■ The records ■
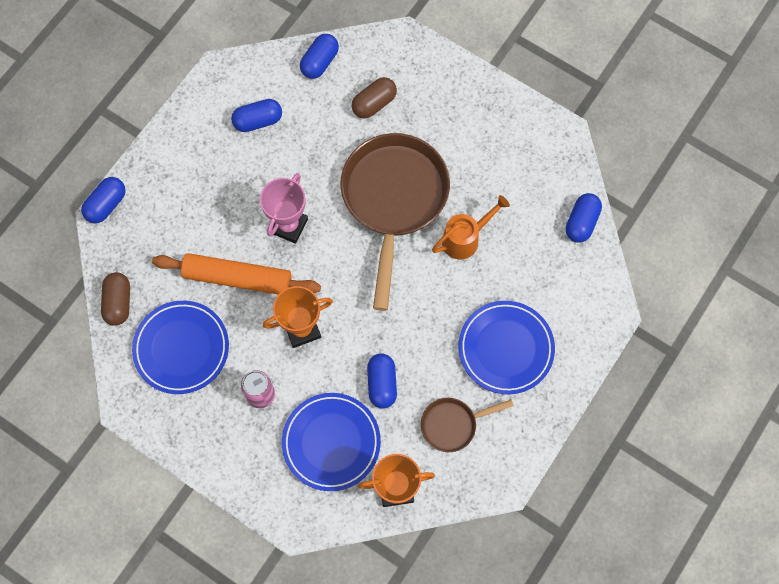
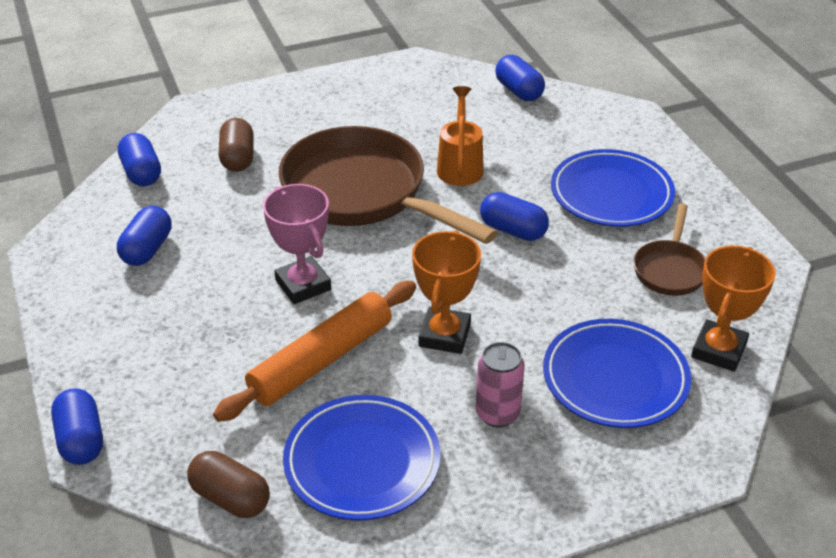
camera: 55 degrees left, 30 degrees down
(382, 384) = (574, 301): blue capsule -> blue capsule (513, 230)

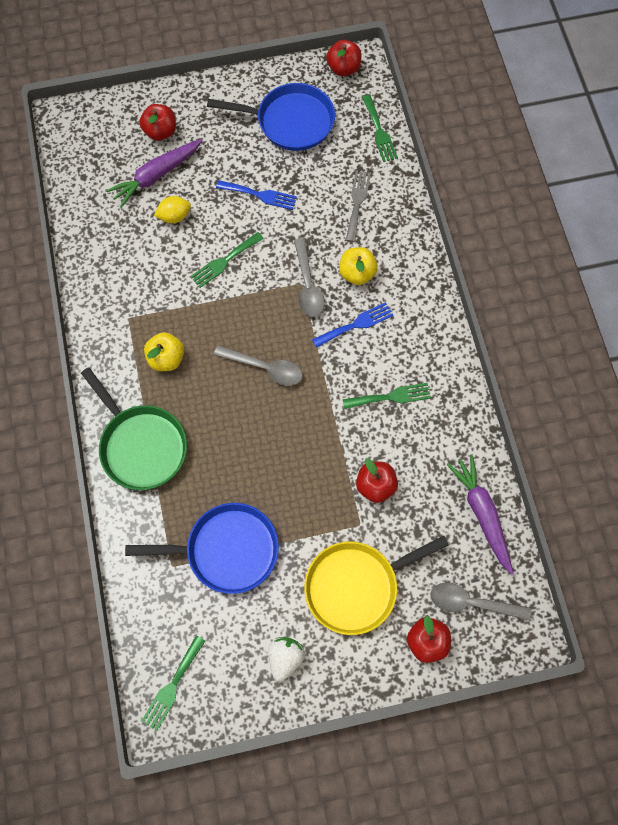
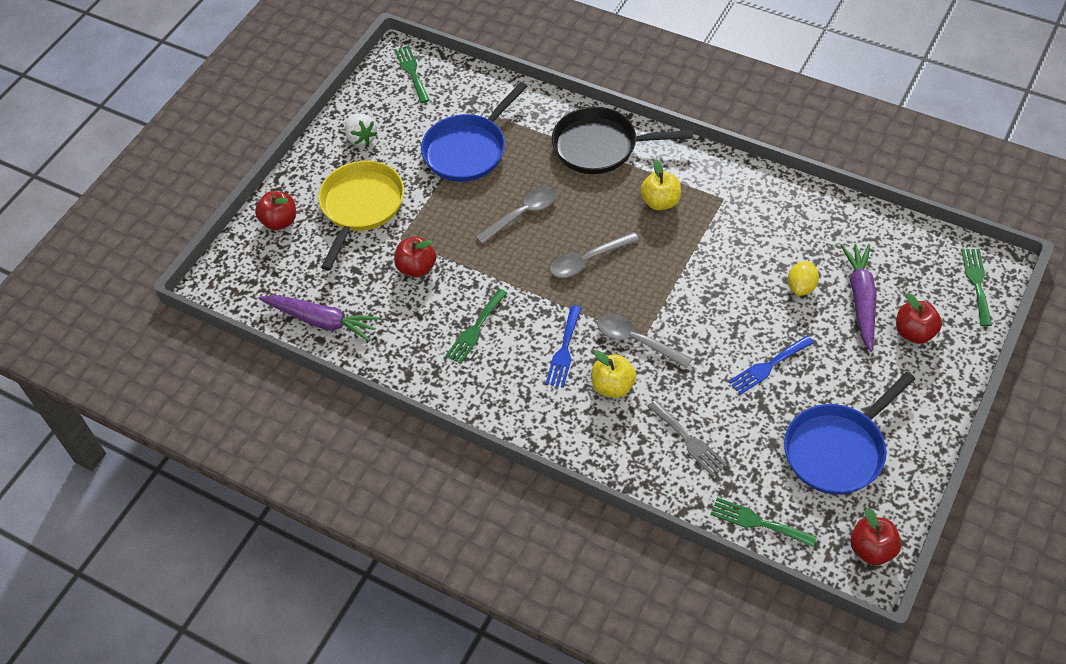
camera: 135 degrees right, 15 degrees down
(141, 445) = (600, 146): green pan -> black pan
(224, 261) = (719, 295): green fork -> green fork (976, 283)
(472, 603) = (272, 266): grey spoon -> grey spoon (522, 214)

■ Problem statement ■
Only what runs from the line containing "(224, 261) = (719, 295): green" through the final line of the entries above belongs in the answer, restated exactly.

■ Exercise output ■
(224, 261) = (719, 295): green fork -> green fork (976, 283)
(472, 603) = (272, 266): grey spoon -> grey spoon (522, 214)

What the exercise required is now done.